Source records
****************************************

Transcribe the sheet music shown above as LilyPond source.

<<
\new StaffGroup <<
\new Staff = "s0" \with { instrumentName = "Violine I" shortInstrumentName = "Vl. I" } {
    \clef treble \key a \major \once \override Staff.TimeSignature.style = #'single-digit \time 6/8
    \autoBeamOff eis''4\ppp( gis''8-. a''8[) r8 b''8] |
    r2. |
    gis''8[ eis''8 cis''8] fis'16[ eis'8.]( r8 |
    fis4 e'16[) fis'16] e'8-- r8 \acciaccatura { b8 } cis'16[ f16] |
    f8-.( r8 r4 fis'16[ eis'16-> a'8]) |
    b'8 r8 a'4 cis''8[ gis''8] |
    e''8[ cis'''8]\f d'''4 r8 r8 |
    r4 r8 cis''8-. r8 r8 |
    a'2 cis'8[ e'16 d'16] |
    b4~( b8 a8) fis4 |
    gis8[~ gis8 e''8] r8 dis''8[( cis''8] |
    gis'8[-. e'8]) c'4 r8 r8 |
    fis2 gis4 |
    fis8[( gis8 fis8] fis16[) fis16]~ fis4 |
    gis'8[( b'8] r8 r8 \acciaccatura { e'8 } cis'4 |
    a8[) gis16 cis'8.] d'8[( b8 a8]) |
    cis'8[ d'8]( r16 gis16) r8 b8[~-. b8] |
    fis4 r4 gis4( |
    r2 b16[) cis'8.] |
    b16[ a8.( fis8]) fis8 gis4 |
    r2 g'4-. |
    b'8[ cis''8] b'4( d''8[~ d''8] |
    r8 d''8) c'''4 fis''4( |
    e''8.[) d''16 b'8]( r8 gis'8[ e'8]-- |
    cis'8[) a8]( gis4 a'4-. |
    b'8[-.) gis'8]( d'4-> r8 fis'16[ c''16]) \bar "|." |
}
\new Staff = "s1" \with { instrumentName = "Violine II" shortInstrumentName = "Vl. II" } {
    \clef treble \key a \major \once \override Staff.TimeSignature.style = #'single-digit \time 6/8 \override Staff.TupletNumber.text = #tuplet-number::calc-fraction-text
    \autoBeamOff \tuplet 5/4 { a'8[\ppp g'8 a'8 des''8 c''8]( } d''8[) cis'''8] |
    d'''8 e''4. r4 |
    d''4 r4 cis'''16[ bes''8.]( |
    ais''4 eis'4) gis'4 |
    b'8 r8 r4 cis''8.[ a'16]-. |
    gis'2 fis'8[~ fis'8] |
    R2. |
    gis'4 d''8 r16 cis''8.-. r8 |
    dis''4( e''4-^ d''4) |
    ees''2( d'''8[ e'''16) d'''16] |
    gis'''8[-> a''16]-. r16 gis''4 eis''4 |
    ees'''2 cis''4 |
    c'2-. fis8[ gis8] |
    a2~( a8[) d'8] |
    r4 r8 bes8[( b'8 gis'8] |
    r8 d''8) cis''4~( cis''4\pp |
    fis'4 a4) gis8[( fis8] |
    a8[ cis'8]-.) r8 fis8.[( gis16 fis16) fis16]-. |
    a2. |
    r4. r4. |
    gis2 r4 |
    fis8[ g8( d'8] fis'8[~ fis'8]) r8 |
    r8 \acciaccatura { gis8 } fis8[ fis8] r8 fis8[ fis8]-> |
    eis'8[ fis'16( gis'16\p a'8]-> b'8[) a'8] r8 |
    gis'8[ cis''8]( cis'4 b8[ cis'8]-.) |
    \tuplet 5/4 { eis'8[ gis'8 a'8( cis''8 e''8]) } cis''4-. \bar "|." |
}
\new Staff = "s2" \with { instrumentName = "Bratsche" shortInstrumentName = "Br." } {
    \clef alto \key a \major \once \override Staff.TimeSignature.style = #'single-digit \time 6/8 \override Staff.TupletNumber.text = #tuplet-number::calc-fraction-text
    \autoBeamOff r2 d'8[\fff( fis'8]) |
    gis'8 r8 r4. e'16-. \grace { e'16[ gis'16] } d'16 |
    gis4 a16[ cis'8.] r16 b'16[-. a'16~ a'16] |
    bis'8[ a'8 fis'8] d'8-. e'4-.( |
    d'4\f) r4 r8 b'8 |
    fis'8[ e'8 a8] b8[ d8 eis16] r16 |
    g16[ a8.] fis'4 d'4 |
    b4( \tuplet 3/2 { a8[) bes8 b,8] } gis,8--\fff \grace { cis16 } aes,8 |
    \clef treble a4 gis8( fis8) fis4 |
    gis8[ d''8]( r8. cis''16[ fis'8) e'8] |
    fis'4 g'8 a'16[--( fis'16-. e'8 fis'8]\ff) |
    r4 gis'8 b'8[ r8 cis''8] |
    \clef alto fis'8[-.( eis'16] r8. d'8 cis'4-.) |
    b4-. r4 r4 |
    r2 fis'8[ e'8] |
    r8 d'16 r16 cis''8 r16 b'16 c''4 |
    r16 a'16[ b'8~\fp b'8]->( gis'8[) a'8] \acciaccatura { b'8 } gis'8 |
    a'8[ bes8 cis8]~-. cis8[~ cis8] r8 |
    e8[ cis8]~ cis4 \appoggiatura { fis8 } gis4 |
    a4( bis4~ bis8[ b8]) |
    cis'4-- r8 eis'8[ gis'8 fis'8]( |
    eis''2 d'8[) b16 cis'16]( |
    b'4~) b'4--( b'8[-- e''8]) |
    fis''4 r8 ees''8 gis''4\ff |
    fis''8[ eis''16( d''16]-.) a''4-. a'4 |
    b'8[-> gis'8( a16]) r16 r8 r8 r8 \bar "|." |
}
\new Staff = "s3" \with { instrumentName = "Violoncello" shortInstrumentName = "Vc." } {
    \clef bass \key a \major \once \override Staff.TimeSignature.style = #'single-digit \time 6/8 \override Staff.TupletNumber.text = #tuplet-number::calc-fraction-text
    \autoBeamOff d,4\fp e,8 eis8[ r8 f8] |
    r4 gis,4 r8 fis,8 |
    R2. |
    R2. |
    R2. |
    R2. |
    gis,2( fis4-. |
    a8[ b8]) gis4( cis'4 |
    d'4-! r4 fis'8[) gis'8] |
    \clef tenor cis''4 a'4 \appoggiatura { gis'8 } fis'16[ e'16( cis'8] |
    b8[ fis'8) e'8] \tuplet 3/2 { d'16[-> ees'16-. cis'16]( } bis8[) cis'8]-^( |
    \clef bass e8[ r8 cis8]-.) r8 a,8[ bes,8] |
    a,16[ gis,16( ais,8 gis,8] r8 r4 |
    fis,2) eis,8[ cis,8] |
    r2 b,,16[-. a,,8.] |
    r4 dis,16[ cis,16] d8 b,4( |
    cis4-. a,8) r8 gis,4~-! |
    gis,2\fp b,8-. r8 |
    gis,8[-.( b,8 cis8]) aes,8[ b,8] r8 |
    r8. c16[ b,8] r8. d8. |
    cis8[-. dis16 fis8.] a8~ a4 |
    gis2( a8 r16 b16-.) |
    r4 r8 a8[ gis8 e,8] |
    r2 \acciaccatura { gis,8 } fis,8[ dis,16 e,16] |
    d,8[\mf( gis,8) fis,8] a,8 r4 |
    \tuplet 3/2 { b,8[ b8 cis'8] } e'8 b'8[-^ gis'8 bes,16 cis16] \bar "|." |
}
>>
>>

****************************************

* What is needed
Work out how many lines in the items above contain the string "bass", treating uppercase and lowercase as different. Reply with the number only.

* Response
2